_WHAT IS NEEDED_.
Copy the entries below word for word, minus the pictures.

(Object tracking records)

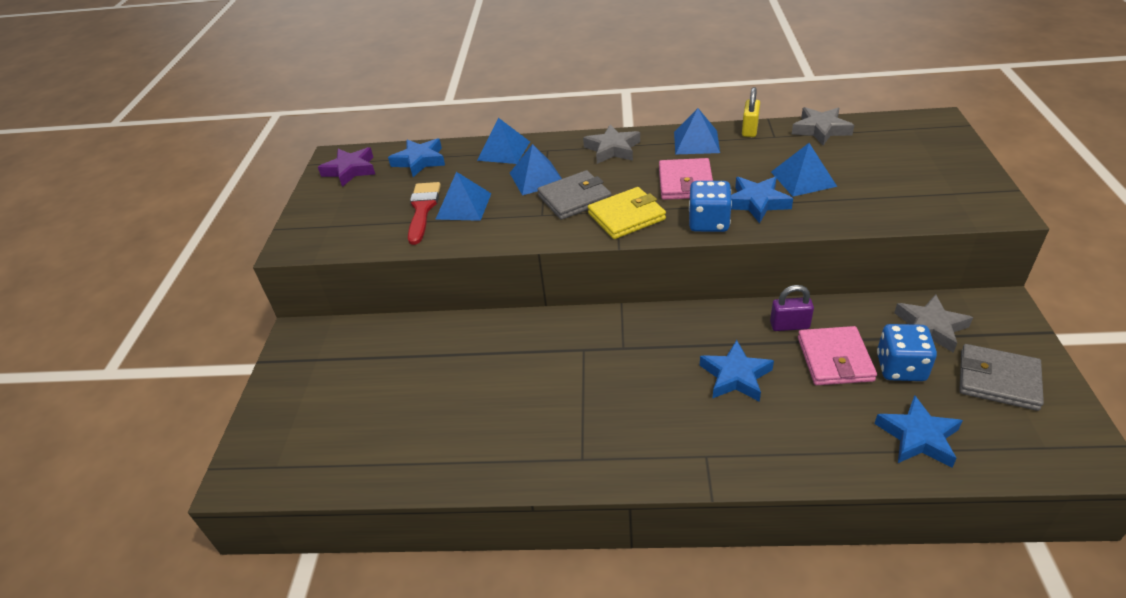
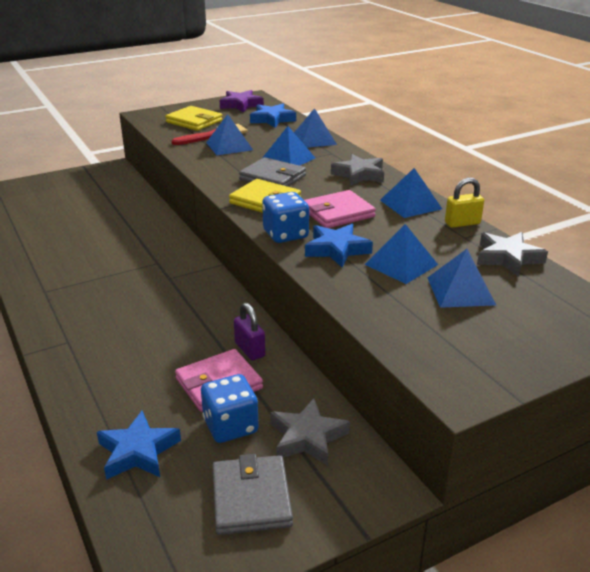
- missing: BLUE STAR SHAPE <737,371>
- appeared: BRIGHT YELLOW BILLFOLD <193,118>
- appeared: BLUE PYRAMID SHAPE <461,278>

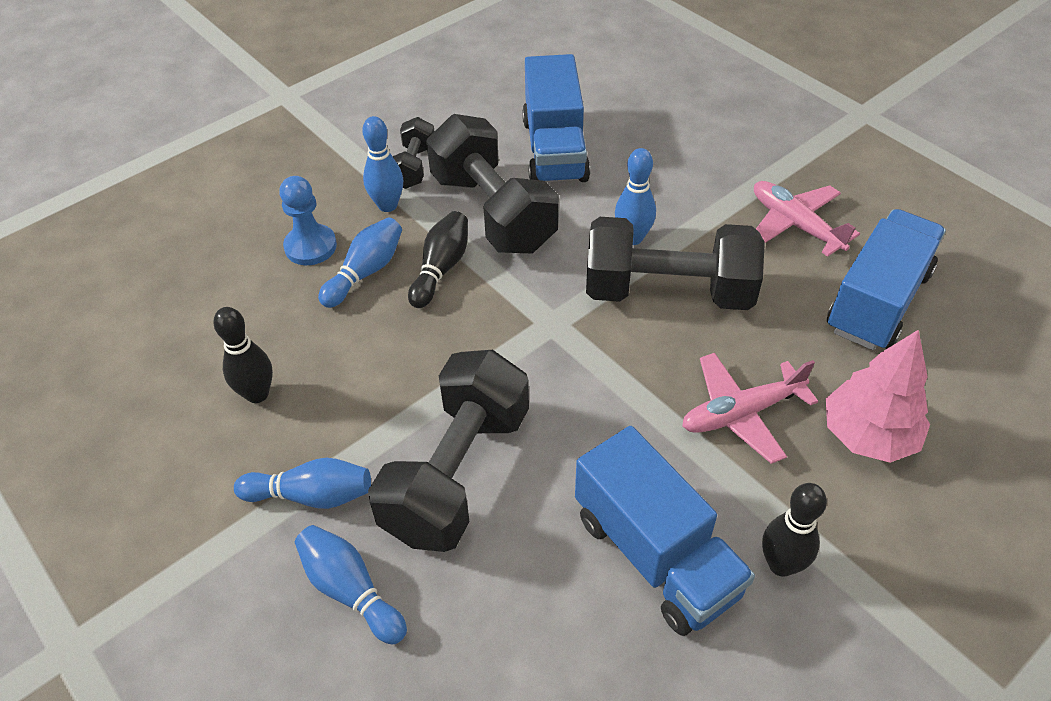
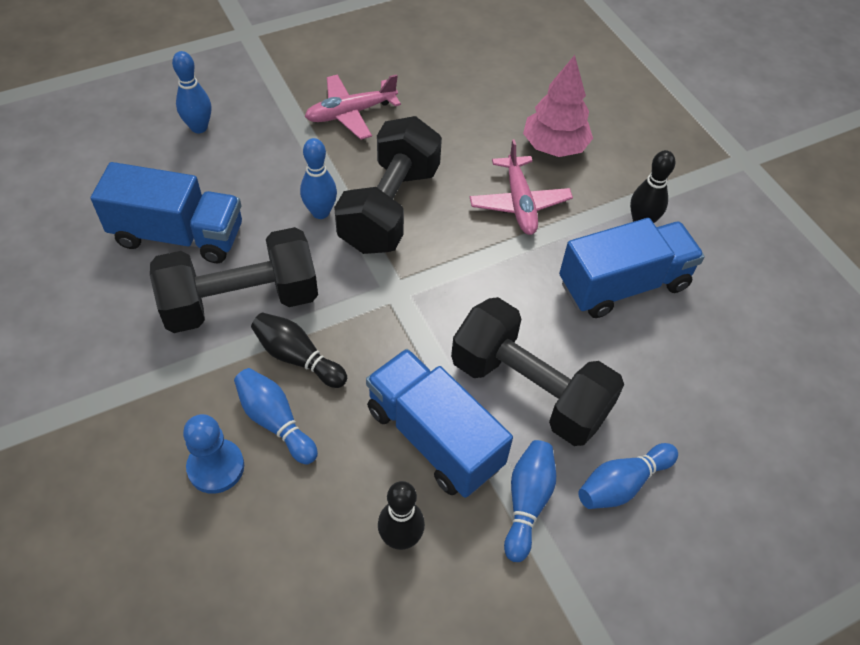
- missing: BLACK FREE WEIGHT <413,153>
- relocated: BLUE TENPIN <382,164> to <191,92>
- relocated: BLUE TOY TRUCK <886,279> to <439,423>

_SOLUTION BELOW_.
- missing: BLUE STAR SHAPE <737,371>
- appeared: BRIGHT YELLOW BILLFOLD <193,118>
- appeared: BLUE PYRAMID SHAPE <461,278>

- missing: BLACK FREE WEIGHT <413,153>
- relocated: BLUE TENPIN <382,164> to <191,92>
- relocated: BLUE TOY TRUCK <886,279> to <439,423>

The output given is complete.